Collected data entries
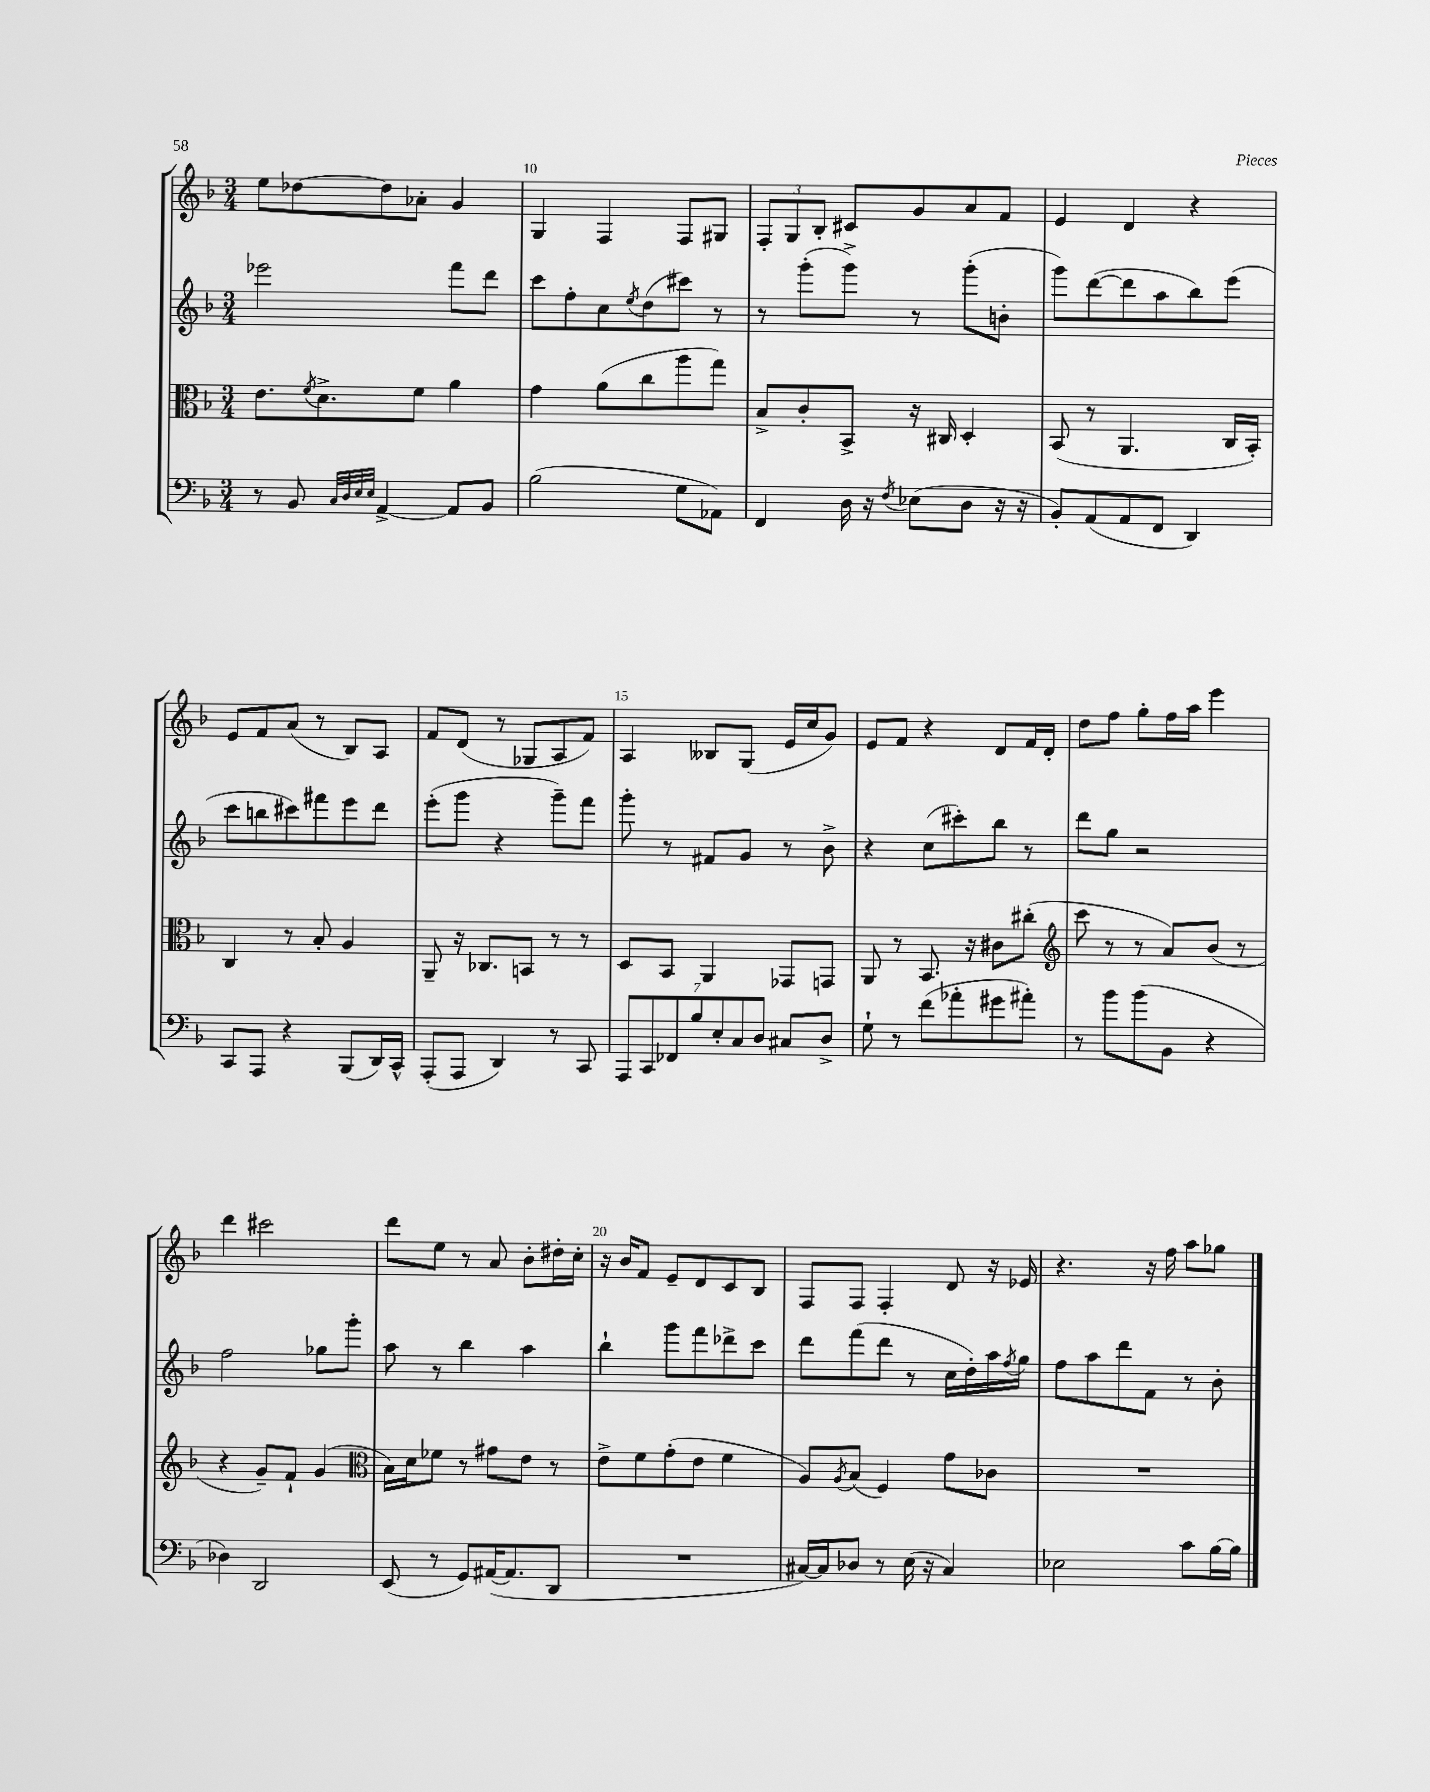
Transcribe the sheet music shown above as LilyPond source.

<<
\new StaffGroup <<
\new Staff = "s0" {
    \clef treble \key f \major \numericTimeSignature \time 3/4
    e''8 des''8~ des''8 aes'8-. g'4 |
    g4 f4 f8 gis8 |
    \tuplet 3/2 { f8-. g8 bes8-. } cis'8 g'8 a'8 f'8 |
    e'4 d'4 r4 |
    e'8 f'8 a'8( r8 bes8) a8 |
    f'8 d'8( r8 ges8 a8 f'8) |
    a4 beses8 g8( e'16 c''16 g'8) |
    e'8 f'8 r4 d'8 f'16 d'16-. |
    d''8 f''8 g''8-. f''16 a''16 e'''4 |
    d'''4 cis'''2 |
    d'''8 e''8 r8 a'8 bes'8-. dis''16-. c''16-. |
    r16 bes'16 f'8 e'8-- d'8 c'8 bes8 |
    f8 f8 f4-. d'8 r16 ees'16 |
    r4. r16 f''16 a''8 ges''8 \bar "|." |
}
\new Staff = "s1" {
    \clef treble \key f \major \numericTimeSignature \time 3/4
    ees'''2 f'''8 d'''8 |
    c'''8 f''8-. c''8 \acciaccatura { e''8 } d''8( cis'''8) r8 |
    r8 g'''8-.( g'''8->) r8 g'''8-.( b'8-. |
    g'''8) d'''8~( d'''8 a''8 bes''8) e'''8( |
    c'''8 b''8 cis'''8) fis'''8 e'''8 d'''8 |
    e'''8-.( g'''8 r4 g'''8--) f'''8 |
    g'''8-. r8 fis'8 g'8 r8 bes'8-> |
    r4 c''8( cis'''8-.) bes''8 r8 |
    d'''8 g''8 r2 |
    f''2 ges''8 g'''8-. |
    a''8 r8 bes''4 a''4 |
    bes''4-! g'''8 f'''8 des'''8-> c'''8 |
    d'''8 f'''8( d'''8 r8 c''16 d''16-.) a''16 \acciaccatura { f''8 } g''16 |
    f''8 a''8 d'''8 f'8 r8 bes'8-. \bar "|." |
}
\new Staff = "s2" {
    \clef alto \key f \major \numericTimeSignature \time 3/4
    e'8. \acciaccatura { f'8 } d'8.-> f'8 a'4 |
    g'4 a'8( c''8 a''8 g''8) |
    bes8-> c'8-. bes,8-> r16 cis16 d4-. |
    bes,8( r8 a,4. c16 bes,16-.) |
    c4 r8 bes8-. a4 |
    a,8-- r16 ces8. b,8 r8 r8 |
    d8 bes,8 a,4 ges,8 g,8 |
    a,8 r8 bes,8. r16 cis'8 cis''8-.( |
    \clef treble c'''8 r8 r8 a'8) bes'8( r8 |
    r4 g'8--) f'8-! g'4( |
    \clef alto bes16) d'16 fes'8 r8 gis'8 e'8 r8 |
    e'8-> f'8 g'8-.( e'8 f'4 |
    a8) \acciaccatura { a8 } bes8( f4) g'8 ces'8 |
    R2. \bar "|." |
}
\new Staff = "s3" {
    \clef bass \key f \major \numericTimeSignature \time 3/4
    r8 bes,8 \grace { c32 d32 e32 e32 } a,4~-> a,8 bes,8 |
    bes2( g8 aes,8) |
    f,4 d16 r16 \acciaccatura { f8 } ees8( d8 r16 r16 |
    bes,8-.) a,8( a,8 f,8 d,4) |
    c,8 a,,8 r4 bes,,8( d,16) c,16-^ |
    a,,8-.( a,,8 d,4) r8 c,8 |
    \tuplet 7/4 { a,,8 c,8 fes,8 bes8 e8-. c8 d8 } cis8 d8-> |
    g8-! r8 f'8( aes'8-. gis'8 ais'8-.) |
    r8 bes'8 bes'8( bes,8 r4 |
    des4) d,2 |
    e,8( r8 g,8) ais,16~( ais,8. d,8 |
    R2. |
    cis16~) cis16 des8 r8 e16( r16 cis4) |
    ees2 c'8 bes16~ bes16 \bar "|." |
}
>>
>>
\layout { \context { \Score currentBarNumber = #9 \override BarNumber.break-visibility = ##(#f #t #t) barNumberVisibility = #(every-nth-bar-number-visible 5) } }
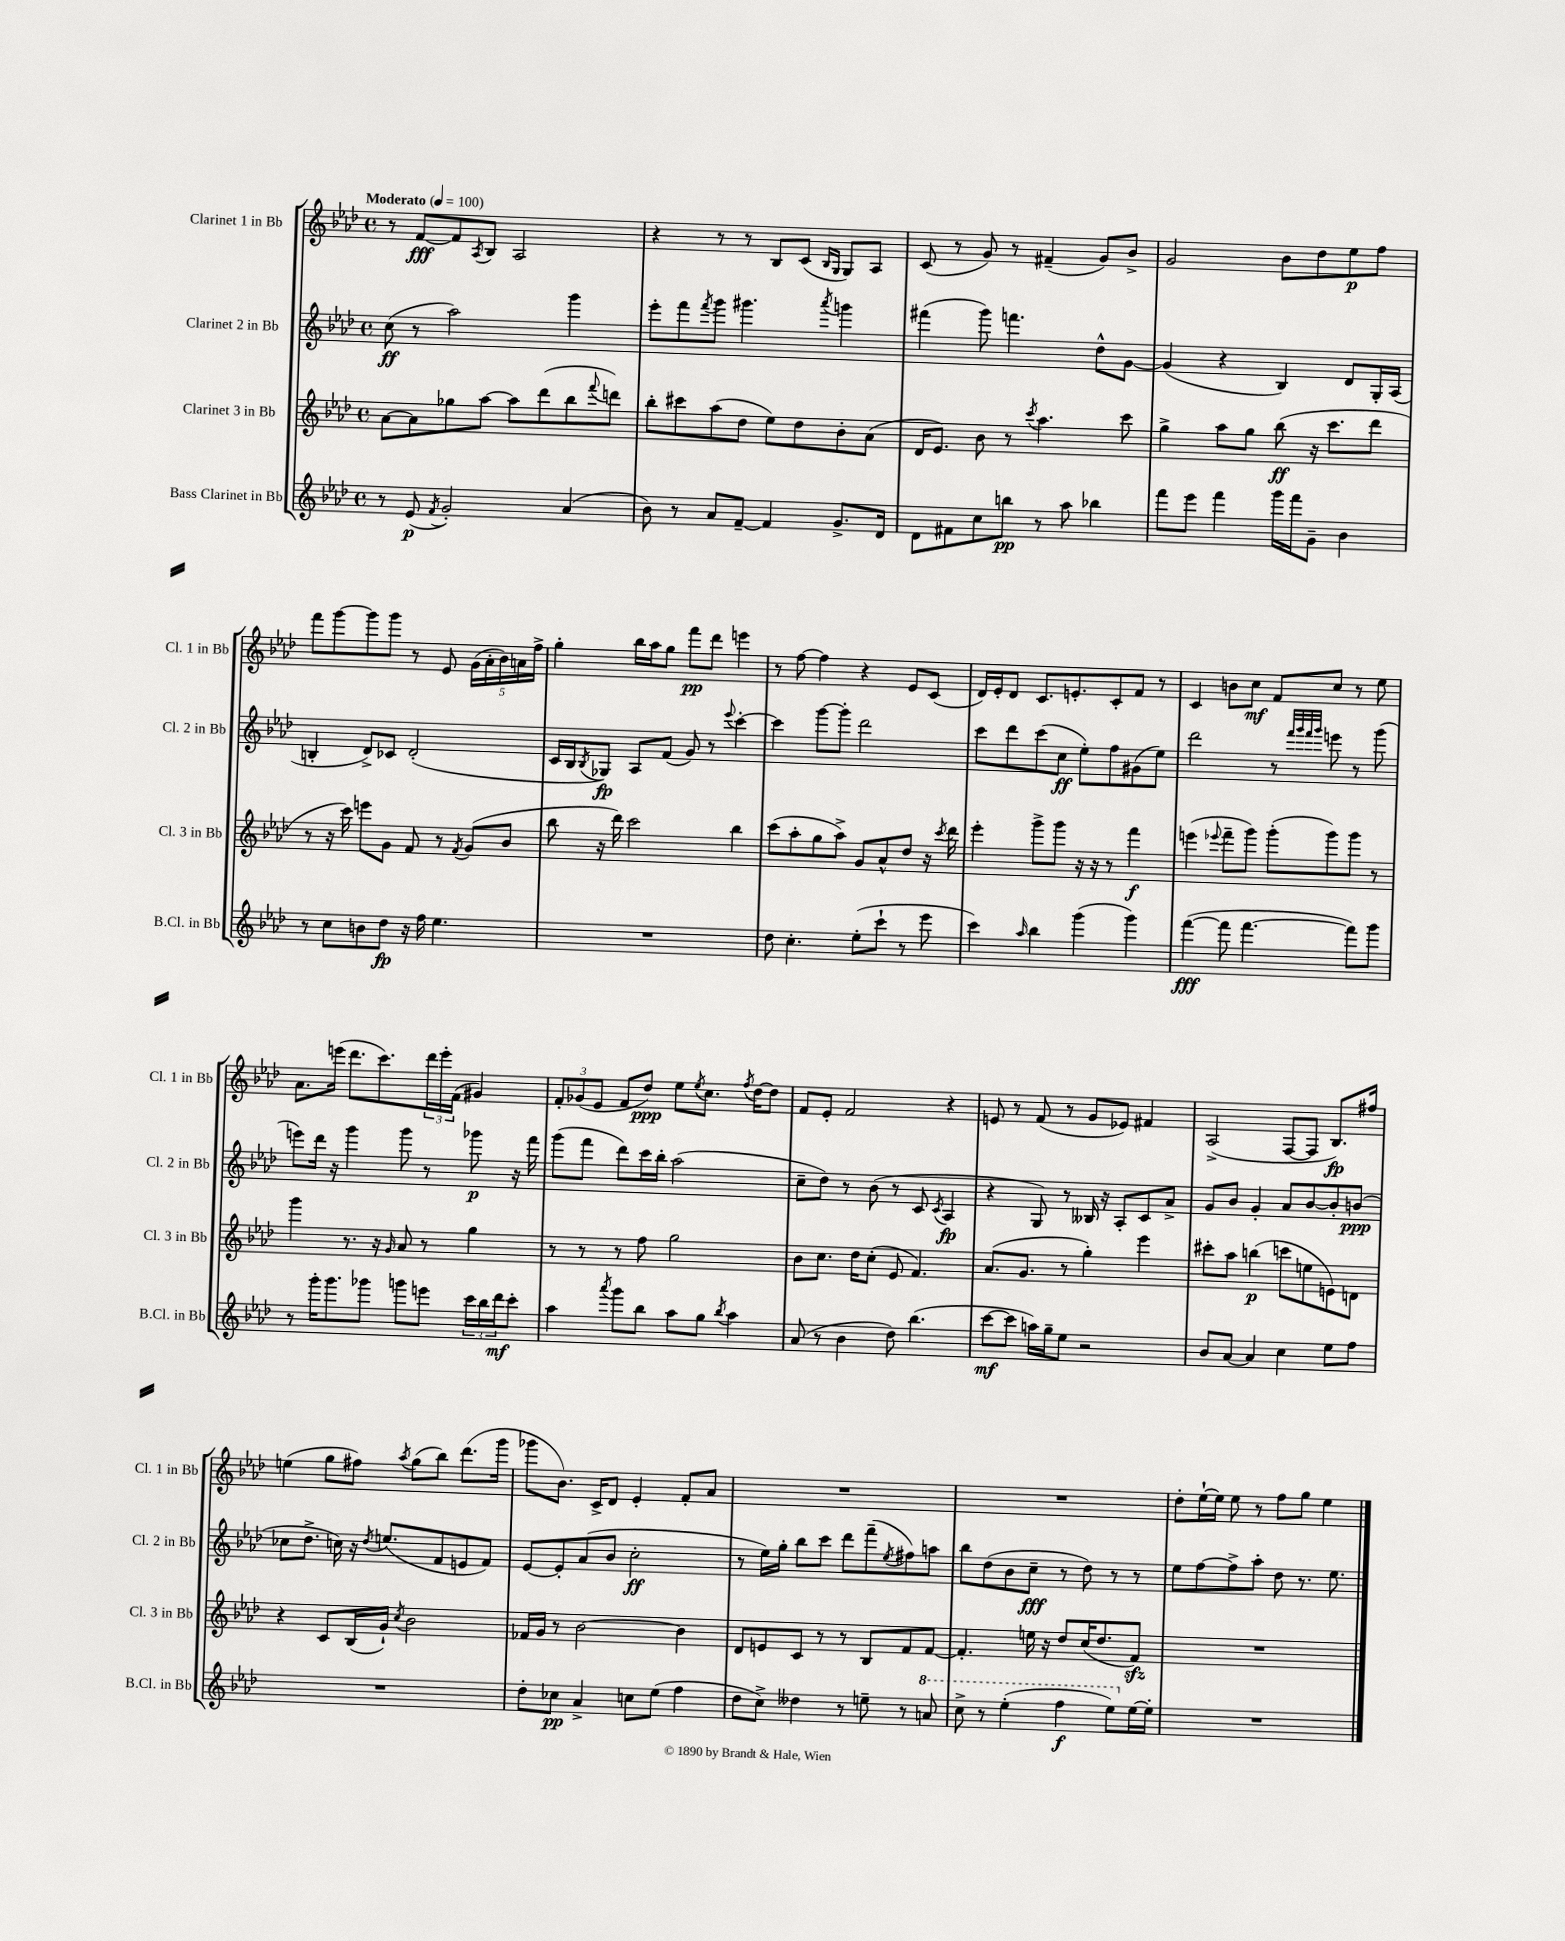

Goal of the exercise:
Which lines in the listing above contain the string "numericTimeSignature"? Extract each of those lines in full, treating uppercase and lowercase letters as different.

Problem solution:
    \clef treble \key f \major \numericTimeSignature \time 3/4
    \clef treble \key f \major \numericTimeSignature \time 3/4
    \clef alto \key f \major \numericTimeSignature \time 3/4
    \clef bass \key f \major \numericTimeSignature \time 3/4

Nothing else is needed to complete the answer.